What to produce => In this exercise, write out the data word for word and leave every image out.

Material for the task =>

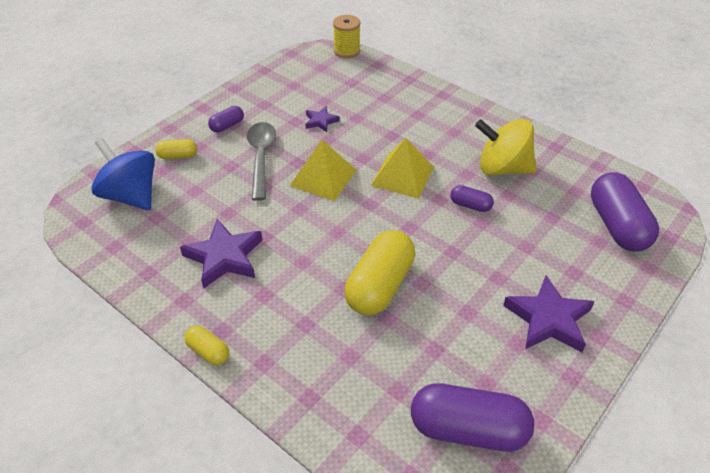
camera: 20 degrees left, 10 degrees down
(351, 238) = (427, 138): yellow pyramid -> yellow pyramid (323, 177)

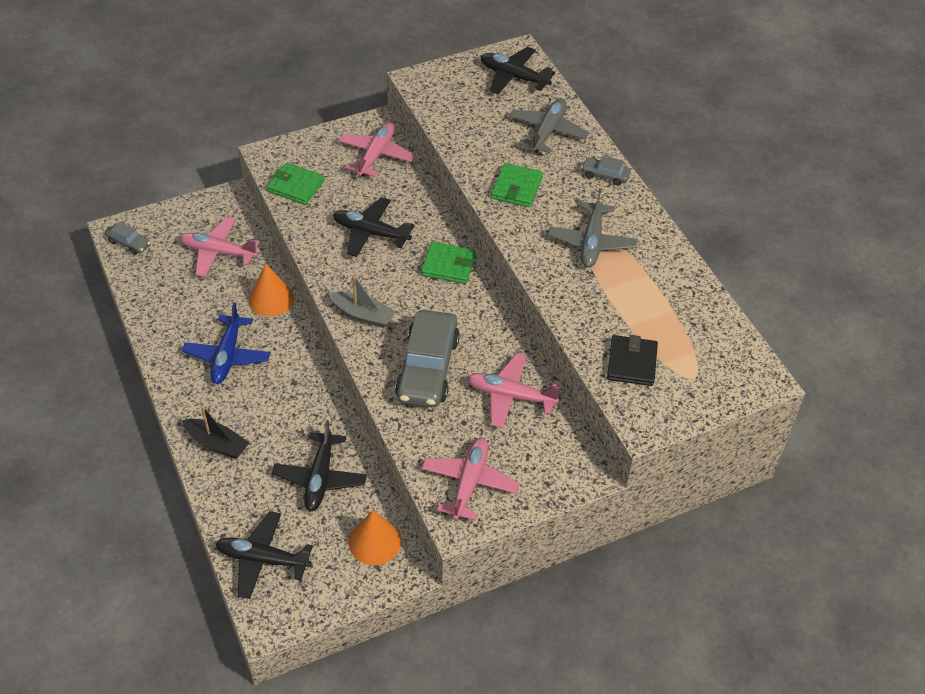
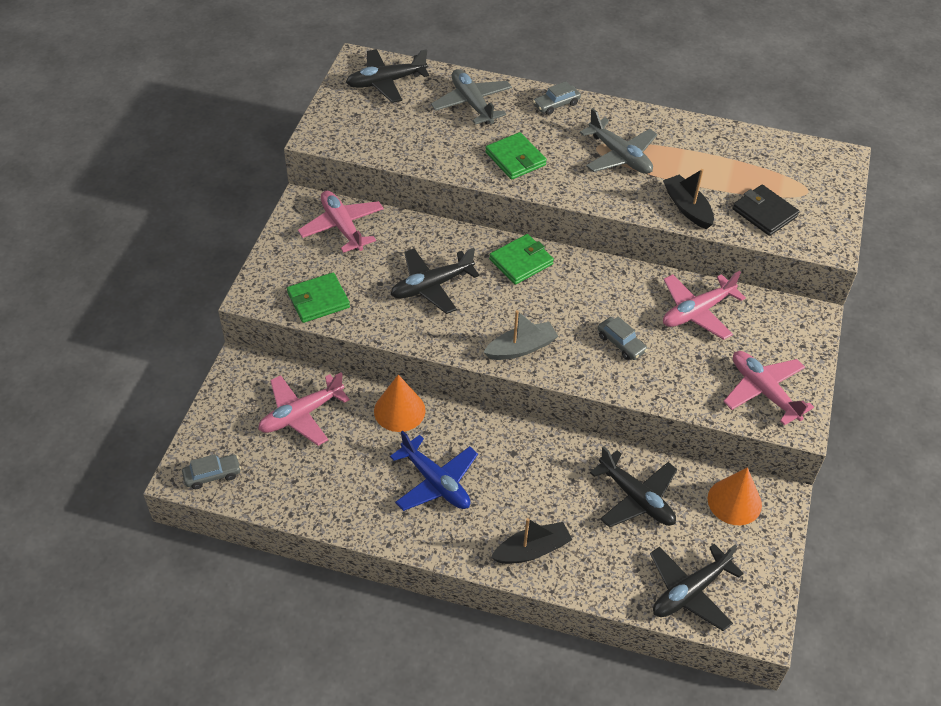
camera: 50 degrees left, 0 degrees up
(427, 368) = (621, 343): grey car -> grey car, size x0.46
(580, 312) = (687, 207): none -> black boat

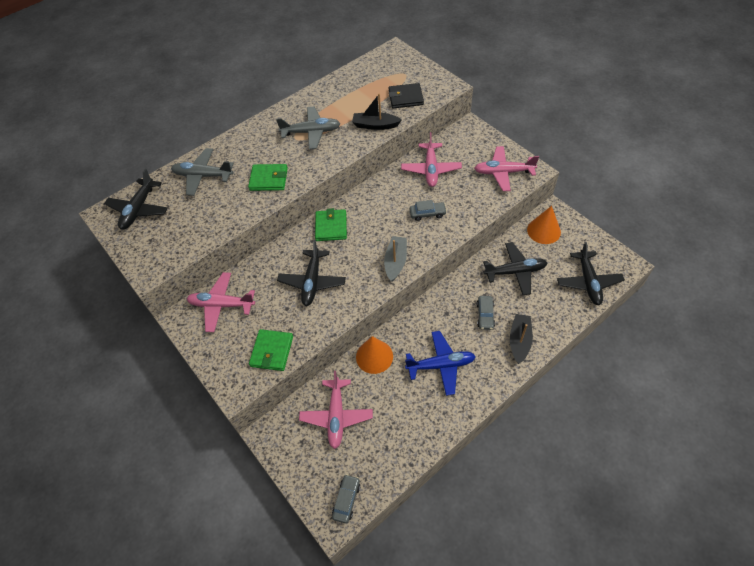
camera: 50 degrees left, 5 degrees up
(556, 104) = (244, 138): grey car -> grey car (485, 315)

Exercise response =>
camera: 20 degrees left, 10 degrees down
(351, 238) = (427, 138): yellow pyramid -> yellow pyramid (323, 177)

camera: 50 degrees left, 0 degrees up
(427, 368) = (621, 343): grey car -> grey car, size x0.46
(580, 312) = (687, 207): none -> black boat

camera: 50 degrees left, 5 degrees up
(556, 104) = (244, 138): grey car -> grey car (485, 315)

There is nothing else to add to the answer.